◆ **Exercise inputs**
□ □ □ □ □ □ □
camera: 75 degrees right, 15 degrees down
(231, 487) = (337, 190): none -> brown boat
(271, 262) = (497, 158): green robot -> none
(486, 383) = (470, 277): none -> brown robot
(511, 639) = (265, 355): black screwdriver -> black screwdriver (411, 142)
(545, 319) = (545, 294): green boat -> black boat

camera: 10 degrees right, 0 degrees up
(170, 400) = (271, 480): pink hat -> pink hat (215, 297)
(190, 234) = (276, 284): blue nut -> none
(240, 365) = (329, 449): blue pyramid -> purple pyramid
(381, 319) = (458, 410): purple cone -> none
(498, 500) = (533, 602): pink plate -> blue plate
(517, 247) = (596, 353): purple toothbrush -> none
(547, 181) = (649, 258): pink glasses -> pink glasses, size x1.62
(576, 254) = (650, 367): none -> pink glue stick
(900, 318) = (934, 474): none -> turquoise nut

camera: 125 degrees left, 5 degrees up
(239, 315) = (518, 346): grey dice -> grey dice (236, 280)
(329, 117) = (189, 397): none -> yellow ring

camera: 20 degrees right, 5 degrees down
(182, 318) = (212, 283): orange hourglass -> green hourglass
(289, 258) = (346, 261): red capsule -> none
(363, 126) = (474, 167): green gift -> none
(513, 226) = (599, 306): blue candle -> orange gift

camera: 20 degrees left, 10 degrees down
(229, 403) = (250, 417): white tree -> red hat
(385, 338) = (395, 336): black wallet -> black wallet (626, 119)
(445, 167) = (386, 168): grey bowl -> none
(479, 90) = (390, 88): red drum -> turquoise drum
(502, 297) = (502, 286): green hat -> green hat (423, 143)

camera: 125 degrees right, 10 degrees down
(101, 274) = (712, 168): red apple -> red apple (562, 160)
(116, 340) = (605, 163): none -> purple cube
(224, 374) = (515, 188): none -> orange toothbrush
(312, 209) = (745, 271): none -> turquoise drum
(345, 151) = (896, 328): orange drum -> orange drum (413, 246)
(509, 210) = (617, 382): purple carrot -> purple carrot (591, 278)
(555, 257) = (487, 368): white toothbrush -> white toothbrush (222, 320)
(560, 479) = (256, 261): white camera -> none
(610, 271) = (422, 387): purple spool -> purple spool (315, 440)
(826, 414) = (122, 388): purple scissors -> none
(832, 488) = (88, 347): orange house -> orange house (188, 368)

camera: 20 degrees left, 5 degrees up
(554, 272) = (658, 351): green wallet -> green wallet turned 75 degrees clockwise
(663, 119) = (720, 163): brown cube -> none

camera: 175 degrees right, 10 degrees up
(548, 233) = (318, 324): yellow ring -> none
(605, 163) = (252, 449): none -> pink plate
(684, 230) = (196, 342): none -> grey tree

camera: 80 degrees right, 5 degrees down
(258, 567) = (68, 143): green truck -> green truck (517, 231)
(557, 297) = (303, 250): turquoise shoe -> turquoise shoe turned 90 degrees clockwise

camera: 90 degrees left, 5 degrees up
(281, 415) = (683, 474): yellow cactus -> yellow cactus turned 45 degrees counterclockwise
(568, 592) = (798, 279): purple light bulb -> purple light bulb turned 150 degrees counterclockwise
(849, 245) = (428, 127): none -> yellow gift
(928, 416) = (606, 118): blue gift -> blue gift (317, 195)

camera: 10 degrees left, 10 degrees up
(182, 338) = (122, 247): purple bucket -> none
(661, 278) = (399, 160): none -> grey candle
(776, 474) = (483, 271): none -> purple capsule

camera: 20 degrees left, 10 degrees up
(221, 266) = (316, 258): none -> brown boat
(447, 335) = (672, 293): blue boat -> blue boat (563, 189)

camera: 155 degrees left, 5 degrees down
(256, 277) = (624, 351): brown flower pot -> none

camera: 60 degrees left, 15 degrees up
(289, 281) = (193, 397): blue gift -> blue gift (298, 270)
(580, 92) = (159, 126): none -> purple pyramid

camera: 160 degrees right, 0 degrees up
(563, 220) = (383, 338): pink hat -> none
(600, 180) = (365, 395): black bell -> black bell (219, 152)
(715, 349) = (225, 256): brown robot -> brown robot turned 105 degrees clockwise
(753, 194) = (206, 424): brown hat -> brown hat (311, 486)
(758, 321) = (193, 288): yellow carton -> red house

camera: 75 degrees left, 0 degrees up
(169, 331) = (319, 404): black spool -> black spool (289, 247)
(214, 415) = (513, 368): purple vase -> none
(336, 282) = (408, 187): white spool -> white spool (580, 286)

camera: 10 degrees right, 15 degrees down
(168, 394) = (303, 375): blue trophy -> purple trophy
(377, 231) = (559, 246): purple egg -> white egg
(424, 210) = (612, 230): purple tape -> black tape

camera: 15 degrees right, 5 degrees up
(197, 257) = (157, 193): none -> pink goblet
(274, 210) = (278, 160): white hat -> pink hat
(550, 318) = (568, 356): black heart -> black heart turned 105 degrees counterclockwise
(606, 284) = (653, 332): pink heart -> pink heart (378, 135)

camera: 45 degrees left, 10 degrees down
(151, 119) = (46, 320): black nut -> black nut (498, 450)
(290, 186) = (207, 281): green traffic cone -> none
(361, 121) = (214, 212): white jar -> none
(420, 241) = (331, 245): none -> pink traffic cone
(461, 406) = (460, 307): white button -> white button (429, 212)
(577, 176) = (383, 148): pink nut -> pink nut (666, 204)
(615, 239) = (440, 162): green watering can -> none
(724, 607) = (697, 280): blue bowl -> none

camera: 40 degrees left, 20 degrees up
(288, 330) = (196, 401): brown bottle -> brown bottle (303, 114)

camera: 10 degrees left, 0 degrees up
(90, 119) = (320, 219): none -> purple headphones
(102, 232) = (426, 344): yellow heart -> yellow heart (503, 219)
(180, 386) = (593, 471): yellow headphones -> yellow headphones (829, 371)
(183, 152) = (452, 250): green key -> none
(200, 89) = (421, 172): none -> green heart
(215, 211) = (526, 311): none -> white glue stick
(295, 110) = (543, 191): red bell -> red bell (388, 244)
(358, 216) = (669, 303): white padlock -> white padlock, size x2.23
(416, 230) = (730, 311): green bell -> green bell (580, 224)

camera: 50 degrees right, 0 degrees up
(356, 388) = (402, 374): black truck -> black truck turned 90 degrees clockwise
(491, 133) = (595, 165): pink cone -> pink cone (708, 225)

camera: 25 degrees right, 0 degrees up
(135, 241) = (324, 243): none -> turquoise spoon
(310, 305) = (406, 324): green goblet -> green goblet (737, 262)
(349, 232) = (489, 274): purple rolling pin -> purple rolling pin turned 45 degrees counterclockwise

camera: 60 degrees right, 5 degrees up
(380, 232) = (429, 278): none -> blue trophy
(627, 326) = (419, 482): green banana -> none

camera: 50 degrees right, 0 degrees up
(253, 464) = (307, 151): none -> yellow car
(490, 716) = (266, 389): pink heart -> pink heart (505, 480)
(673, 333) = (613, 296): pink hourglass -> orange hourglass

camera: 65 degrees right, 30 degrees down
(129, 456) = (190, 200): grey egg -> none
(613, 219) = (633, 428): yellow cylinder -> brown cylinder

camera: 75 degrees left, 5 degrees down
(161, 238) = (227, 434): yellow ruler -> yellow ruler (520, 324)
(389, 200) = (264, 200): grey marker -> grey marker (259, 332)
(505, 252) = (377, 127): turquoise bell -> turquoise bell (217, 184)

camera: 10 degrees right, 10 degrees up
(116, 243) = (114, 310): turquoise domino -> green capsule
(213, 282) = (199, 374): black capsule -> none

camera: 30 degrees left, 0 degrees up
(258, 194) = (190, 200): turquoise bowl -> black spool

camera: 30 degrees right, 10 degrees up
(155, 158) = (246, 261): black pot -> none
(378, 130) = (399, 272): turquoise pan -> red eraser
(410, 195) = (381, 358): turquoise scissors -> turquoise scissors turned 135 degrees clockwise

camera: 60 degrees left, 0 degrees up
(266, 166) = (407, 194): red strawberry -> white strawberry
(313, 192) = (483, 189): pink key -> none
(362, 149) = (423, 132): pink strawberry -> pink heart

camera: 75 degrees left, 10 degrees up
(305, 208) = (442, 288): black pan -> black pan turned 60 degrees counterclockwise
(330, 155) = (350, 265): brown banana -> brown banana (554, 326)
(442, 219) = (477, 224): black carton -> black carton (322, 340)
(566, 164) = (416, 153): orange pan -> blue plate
□ □ □ □ □ □ □
◆ **Directions for this task**
For the lines above, output exactly those from the line containing "(600, 180) = (365, 395): black" through the line containing "(135, 241) = (324, 243): none", and skip the others.

◆ **Result**
(600, 180) = (365, 395): black bell -> black bell (219, 152)
(715, 349) = (225, 256): brown robot -> brown robot turned 105 degrees clockwise
(753, 194) = (206, 424): brown hat -> brown hat (311, 486)
(758, 321) = (193, 288): yellow carton -> red house

camera: 75 degrees left, 0 degrees up
(169, 331) = (319, 404): black spool -> black spool (289, 247)
(214, 415) = (513, 368): purple vase -> none
(336, 282) = (408, 187): white spool -> white spool (580, 286)

camera: 10 degrees right, 15 degrees down
(168, 394) = (303, 375): blue trophy -> purple trophy
(377, 231) = (559, 246): purple egg -> white egg
(424, 210) = (612, 230): purple tape -> black tape

camera: 15 degrees right, 5 degrees up
(197, 257) = (157, 193): none -> pink goblet
(274, 210) = (278, 160): white hat -> pink hat
(550, 318) = (568, 356): black heart -> black heart turned 105 degrees counterclockwise
(606, 284) = (653, 332): pink heart -> pink heart (378, 135)

camera: 45 degrees left, 10 degrees down
(151, 119) = (46, 320): black nut -> black nut (498, 450)
(290, 186) = (207, 281): green traffic cone -> none
(361, 121) = (214, 212): white jar -> none
(420, 241) = (331, 245): none -> pink traffic cone
(461, 406) = (460, 307): white button -> white button (429, 212)
(577, 176) = (383, 148): pink nut -> pink nut (666, 204)
(615, 239) = (440, 162): green watering can -> none
(724, 607) = (697, 280): blue bowl -> none

camera: 40 degrees left, 20 degrees up
(288, 330) = (196, 401): brown bottle -> brown bottle (303, 114)

camera: 10 degrees left, 0 degrees up
(90, 119) = (320, 219): none -> purple headphones
(102, 232) = (426, 344): yellow heart -> yellow heart (503, 219)
(180, 386) = (593, 471): yellow headphones -> yellow headphones (829, 371)
(183, 152) = (452, 250): green key -> none
(200, 89) = (421, 172): none -> green heart
(215, 211) = (526, 311): none -> white glue stick
(295, 110) = (543, 191): red bell -> red bell (388, 244)
(358, 216) = (669, 303): white padlock -> white padlock, size x2.23
(416, 230) = (730, 311): green bell -> green bell (580, 224)

camera: 50 degrees right, 0 degrees up
(356, 388) = (402, 374): black truck -> black truck turned 90 degrees clockwise
(491, 133) = (595, 165): pink cone -> pink cone (708, 225)

camera: 25 degrees right, 0 degrees up
(135, 241) = (324, 243): none -> turquoise spoon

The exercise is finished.